Start ENTRIES PROVIDED

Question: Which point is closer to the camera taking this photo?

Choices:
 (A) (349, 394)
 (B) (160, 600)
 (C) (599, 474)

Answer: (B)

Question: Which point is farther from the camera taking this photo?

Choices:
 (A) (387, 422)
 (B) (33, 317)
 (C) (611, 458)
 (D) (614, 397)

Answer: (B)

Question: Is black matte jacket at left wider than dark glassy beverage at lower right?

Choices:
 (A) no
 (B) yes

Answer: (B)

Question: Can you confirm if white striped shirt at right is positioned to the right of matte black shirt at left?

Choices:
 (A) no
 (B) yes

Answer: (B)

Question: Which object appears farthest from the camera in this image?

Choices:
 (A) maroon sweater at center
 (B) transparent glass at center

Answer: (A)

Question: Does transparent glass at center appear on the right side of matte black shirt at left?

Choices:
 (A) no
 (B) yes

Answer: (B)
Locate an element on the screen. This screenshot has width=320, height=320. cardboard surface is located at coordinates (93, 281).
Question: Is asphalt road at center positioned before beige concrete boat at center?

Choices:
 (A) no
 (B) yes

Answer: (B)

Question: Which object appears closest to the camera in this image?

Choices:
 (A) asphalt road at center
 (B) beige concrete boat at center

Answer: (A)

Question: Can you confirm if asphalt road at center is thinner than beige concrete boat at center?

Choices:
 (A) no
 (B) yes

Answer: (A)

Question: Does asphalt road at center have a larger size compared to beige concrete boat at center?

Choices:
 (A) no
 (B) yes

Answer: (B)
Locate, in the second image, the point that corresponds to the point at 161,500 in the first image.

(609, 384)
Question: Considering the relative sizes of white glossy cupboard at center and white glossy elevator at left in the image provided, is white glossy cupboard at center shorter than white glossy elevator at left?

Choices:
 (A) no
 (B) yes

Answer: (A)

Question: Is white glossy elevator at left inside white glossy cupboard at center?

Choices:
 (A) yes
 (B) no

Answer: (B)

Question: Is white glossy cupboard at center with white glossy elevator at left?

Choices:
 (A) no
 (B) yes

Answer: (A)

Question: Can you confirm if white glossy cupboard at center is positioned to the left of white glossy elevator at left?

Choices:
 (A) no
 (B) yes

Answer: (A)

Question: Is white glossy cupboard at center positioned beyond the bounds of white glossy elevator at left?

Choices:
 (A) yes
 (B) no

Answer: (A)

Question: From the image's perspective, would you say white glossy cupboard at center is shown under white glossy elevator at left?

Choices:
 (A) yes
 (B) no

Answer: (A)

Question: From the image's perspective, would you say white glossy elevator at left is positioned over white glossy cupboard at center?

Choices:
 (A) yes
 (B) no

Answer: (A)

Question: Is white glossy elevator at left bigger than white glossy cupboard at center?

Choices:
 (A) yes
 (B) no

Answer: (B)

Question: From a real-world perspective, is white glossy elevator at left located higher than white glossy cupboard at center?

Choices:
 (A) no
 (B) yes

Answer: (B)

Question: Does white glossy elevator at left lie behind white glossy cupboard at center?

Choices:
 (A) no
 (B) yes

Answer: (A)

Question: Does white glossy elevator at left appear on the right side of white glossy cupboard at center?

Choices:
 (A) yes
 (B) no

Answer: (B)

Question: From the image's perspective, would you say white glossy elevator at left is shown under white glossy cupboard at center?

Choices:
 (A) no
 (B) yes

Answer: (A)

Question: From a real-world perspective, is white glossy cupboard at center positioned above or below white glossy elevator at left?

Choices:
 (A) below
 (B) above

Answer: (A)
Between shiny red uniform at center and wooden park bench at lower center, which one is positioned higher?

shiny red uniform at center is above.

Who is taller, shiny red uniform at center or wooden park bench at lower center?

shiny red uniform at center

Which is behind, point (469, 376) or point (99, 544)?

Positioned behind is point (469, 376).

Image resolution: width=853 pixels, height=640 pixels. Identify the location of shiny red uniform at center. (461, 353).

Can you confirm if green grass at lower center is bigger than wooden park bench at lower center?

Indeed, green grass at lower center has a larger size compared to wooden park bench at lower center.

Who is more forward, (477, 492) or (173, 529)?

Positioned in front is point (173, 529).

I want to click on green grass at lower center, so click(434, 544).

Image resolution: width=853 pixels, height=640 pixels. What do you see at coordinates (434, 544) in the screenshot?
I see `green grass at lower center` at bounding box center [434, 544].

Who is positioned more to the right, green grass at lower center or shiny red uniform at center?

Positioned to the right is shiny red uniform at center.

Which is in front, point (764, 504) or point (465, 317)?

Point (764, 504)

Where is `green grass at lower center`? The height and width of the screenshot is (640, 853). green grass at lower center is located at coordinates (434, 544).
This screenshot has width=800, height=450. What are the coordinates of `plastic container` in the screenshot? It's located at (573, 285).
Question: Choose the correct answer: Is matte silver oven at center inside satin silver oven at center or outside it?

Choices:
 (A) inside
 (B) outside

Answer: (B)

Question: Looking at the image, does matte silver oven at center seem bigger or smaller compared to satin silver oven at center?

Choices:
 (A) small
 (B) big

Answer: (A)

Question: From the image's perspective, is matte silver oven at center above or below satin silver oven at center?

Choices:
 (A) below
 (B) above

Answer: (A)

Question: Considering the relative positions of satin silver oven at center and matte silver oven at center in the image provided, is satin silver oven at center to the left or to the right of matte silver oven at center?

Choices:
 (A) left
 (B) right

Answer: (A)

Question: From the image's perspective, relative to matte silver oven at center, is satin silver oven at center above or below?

End ENTRIES PROVIDED

**EXERCISE**
Copy the lines above word for word, starting at the line that contains "Question: Is white glossy cupboard at center positioned" and ending at the line that contains "shiny red uniform at center is above.".

**CORRECT RESPONSE**
Question: Is white glossy cupboard at center positioned beyond the bounds of white glossy elevator at left?

Choices:
 (A) yes
 (B) no

Answer: (A)

Question: From the image's perspective, would you say white glossy cupboard at center is shown under white glossy elevator at left?

Choices:
 (A) yes
 (B) no

Answer: (A)

Question: From the image's perspective, would you say white glossy elevator at left is positioned over white glossy cupboard at center?

Choices:
 (A) yes
 (B) no

Answer: (A)

Question: Is white glossy elevator at left bigger than white glossy cupboard at center?

Choices:
 (A) yes
 (B) no

Answer: (B)

Question: From a real-world perspective, is white glossy elevator at left located higher than white glossy cupboard at center?

Choices:
 (A) no
 (B) yes

Answer: (B)

Question: Does white glossy elevator at left lie behind white glossy cupboard at center?

Choices:
 (A) no
 (B) yes

Answer: (A)

Question: Does white glossy elevator at left appear on the right side of white glossy cupboard at center?

Choices:
 (A) yes
 (B) no

Answer: (B)

Question: From the image's perspective, would you say white glossy elevator at left is shown under white glossy cupboard at center?

Choices:
 (A) no
 (B) yes

Answer: (A)

Question: From a real-world perspective, is white glossy cupboard at center positioned above or below white glossy elevator at left?

Choices:
 (A) below
 (B) above

Answer: (A)
Between shiny red uniform at center and wooden park bench at lower center, which one is positioned higher?

shiny red uniform at center is above.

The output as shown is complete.